● SOURCE DATA:
--- START ---
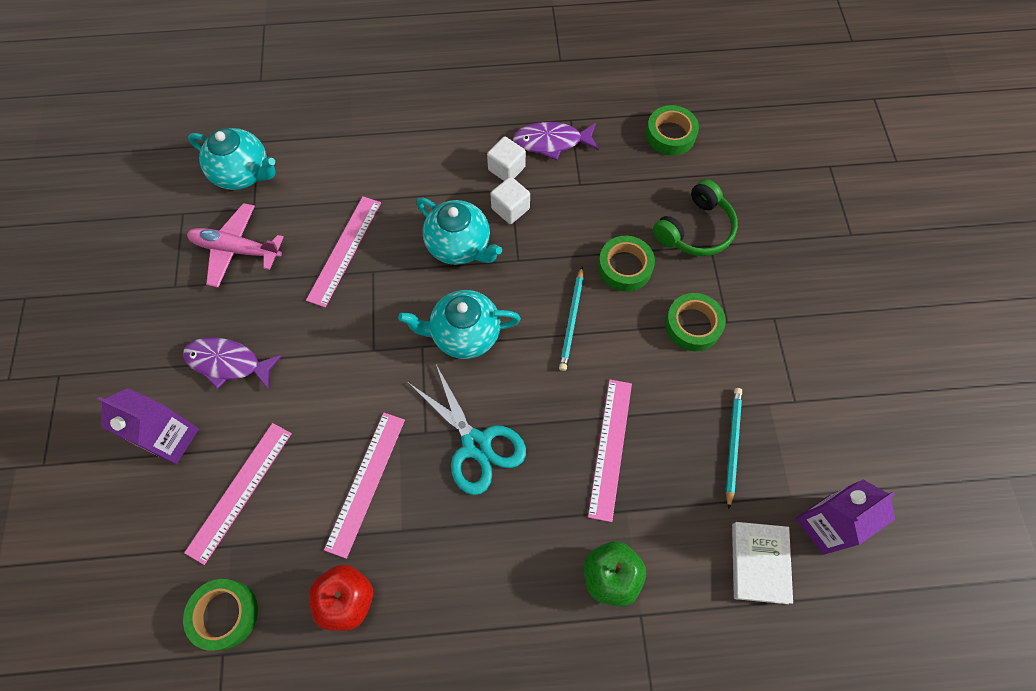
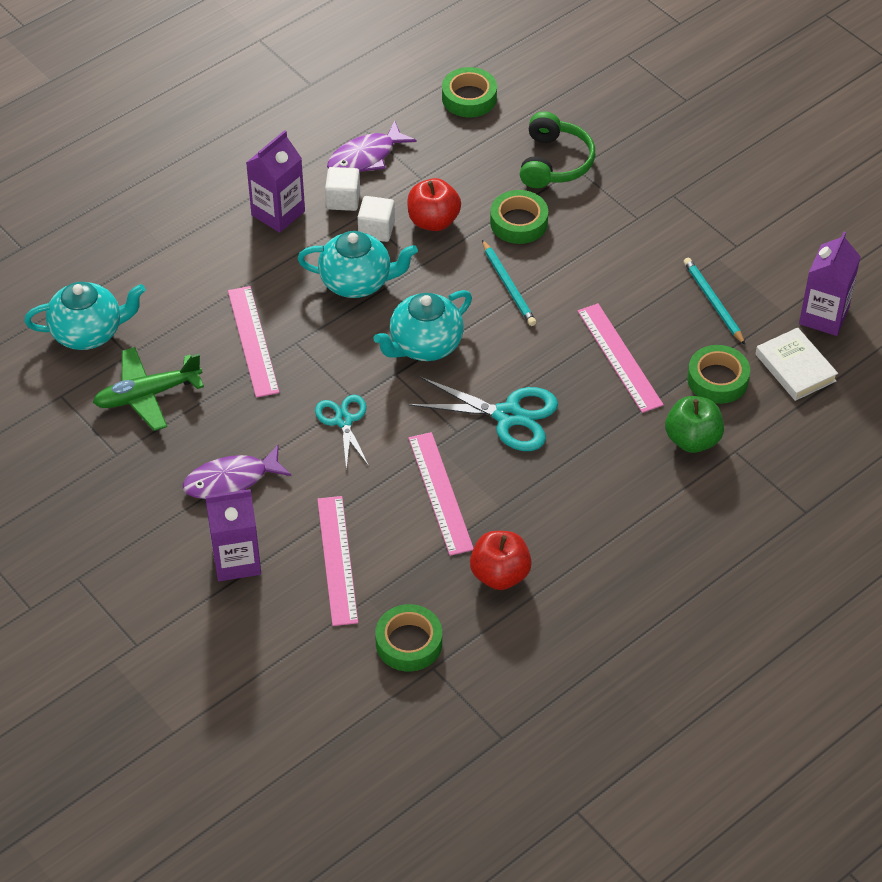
camera: 35 degrees left, 15 degrees down
(236, 250) = (147, 395): pink plane -> green plane
(350, 364) = (344, 421): none -> turquoise scissors
(451, 153) = (278, 213): none -> purple carton
(559, 226) = (433, 221): none -> red apple
(692, 325) = (612, 235): green tape -> green tape (717, 379)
--- END ---
● ABOUT THIS EXERCISE:
The job is to set down the whole listing exactly, excluding any images.

● RESULT OF THE EXERCISE:
camera: 35 degrees left, 15 degrees down
(236, 250) = (147, 395): pink plane -> green plane
(350, 364) = (344, 421): none -> turquoise scissors
(451, 153) = (278, 213): none -> purple carton
(559, 226) = (433, 221): none -> red apple
(692, 325) = (612, 235): green tape -> green tape (717, 379)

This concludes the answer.